> **Task prompt**
Report all lines of the records that contain "added".

━━━ Study material ━━━

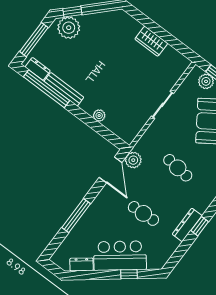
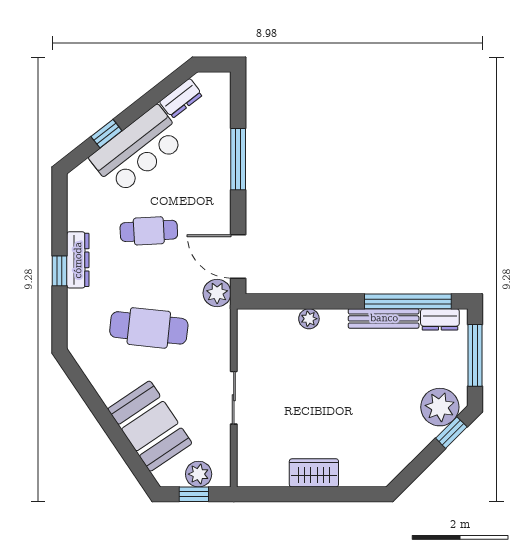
cafe table: (178, 168) -> (149, 328), width x1.37, depth x1.35

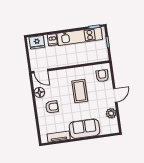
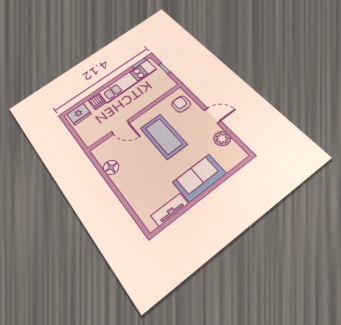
door: (41, 71) -> (120, 127), moved
coffee table: (80, 91) -> (164, 136), width x1.36, depth x1.32
door: (115, 95) -> (212, 116), hinge flipped
armchair: (52, 107) -> (138, 176), removed

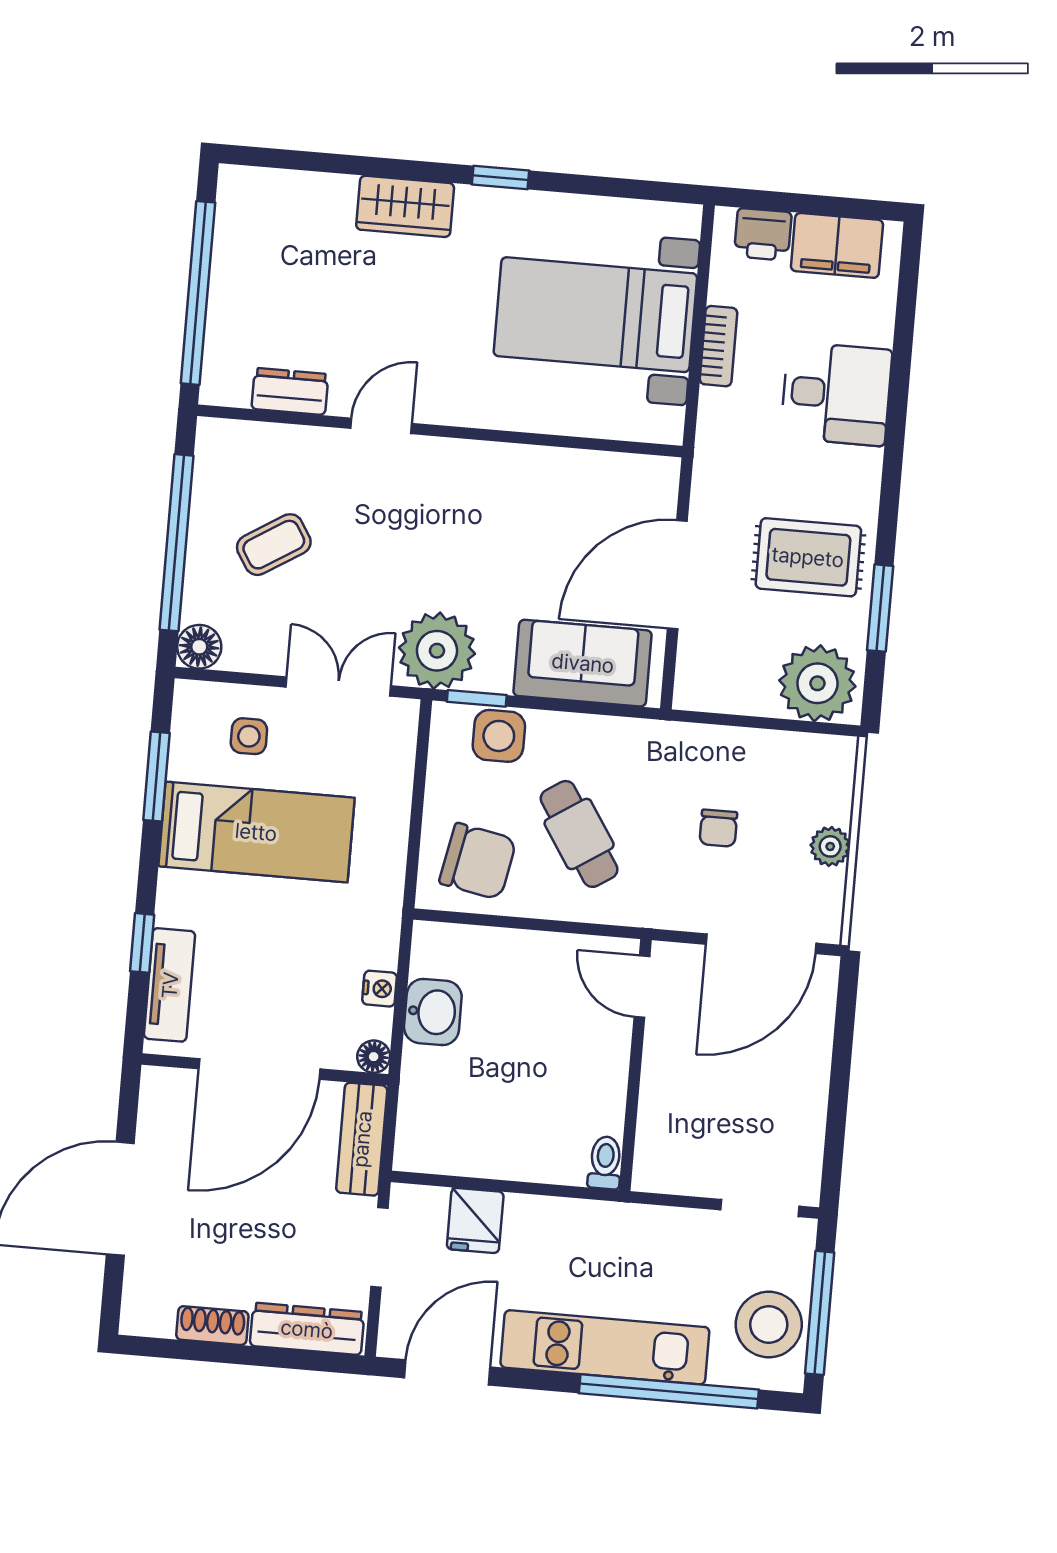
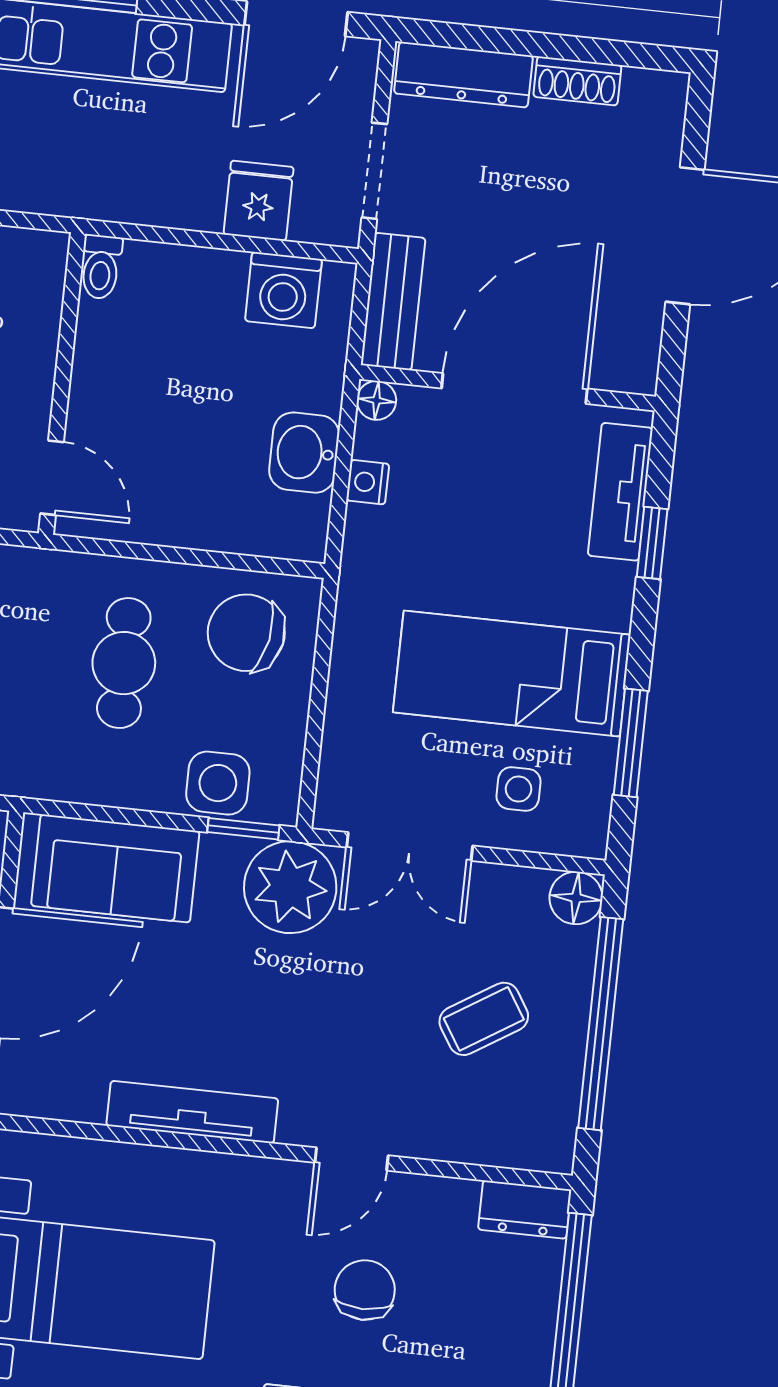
chair: (368, 317) -> (365, 1290), added
dresser: (290, 391) -> (525, 1210), moved
tv unit: (514, 462) -> (192, 1112), added
cafe table: (579, 834) -> (124, 663), turned 33
washing machine: (453, 1147) -> (283, 290), added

━━━

> **Problem solution**
chair: (368, 317) -> (365, 1290), added
tv unit: (514, 462) -> (192, 1112), added
washing machine: (453, 1147) -> (283, 290), added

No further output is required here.